Record set →
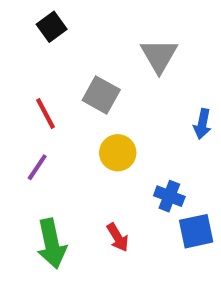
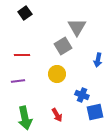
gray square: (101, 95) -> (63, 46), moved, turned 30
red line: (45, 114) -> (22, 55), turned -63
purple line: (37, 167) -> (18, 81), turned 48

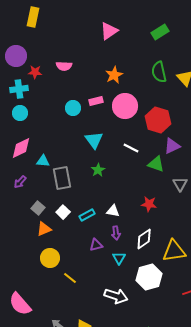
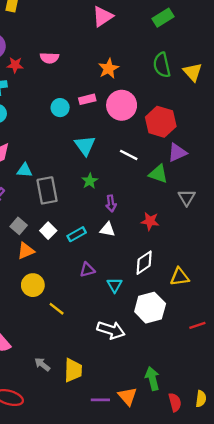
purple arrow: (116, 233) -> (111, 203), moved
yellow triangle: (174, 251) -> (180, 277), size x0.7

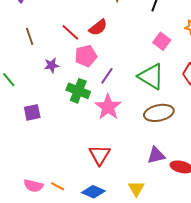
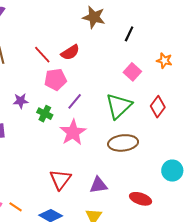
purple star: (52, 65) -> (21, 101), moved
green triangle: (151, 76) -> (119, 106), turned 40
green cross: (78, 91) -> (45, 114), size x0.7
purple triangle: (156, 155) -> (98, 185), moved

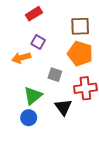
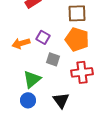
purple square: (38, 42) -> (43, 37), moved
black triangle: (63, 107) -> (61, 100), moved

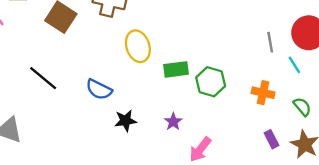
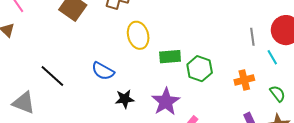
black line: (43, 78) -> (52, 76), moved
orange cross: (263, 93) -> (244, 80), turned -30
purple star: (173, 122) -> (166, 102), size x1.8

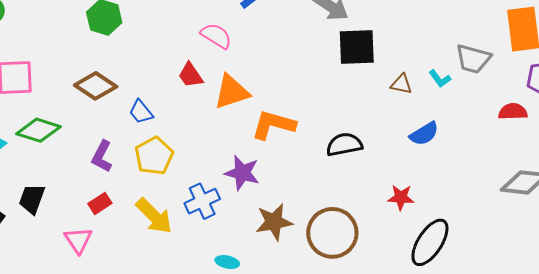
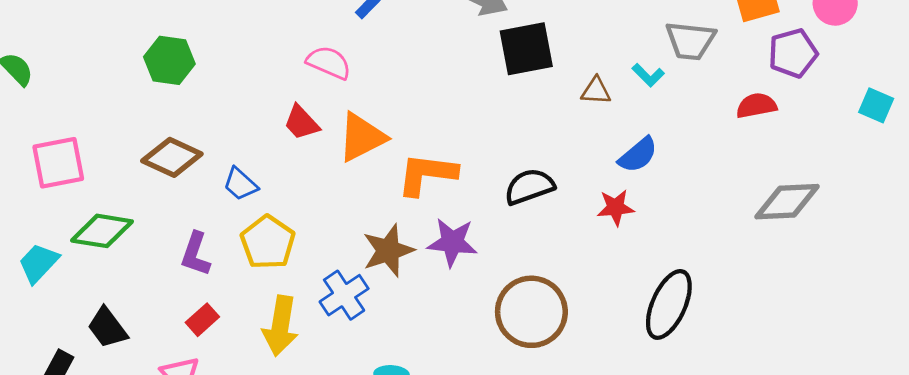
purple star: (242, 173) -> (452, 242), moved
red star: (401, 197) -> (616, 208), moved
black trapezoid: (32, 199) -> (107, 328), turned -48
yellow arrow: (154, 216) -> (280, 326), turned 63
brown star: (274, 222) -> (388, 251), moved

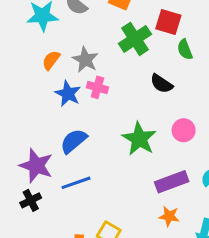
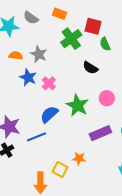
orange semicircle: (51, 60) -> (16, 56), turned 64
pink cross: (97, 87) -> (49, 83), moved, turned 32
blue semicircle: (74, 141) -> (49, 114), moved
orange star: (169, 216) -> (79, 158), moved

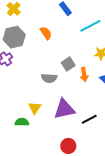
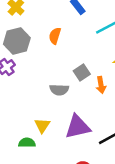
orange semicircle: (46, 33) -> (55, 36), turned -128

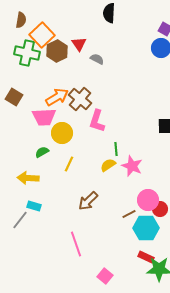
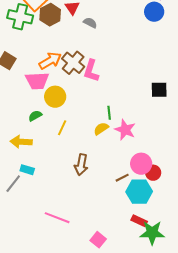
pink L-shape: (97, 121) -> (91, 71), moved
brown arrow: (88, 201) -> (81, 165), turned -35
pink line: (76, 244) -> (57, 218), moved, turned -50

Exercise description →
Your task is to gather all lines from the entries above that hold the word "cross".

Task result →
green cross: (78, 91) -> (45, 114), size x0.7
orange cross: (263, 93) -> (244, 80), turned -30
pink cross: (97, 87) -> (49, 83), moved, turned 32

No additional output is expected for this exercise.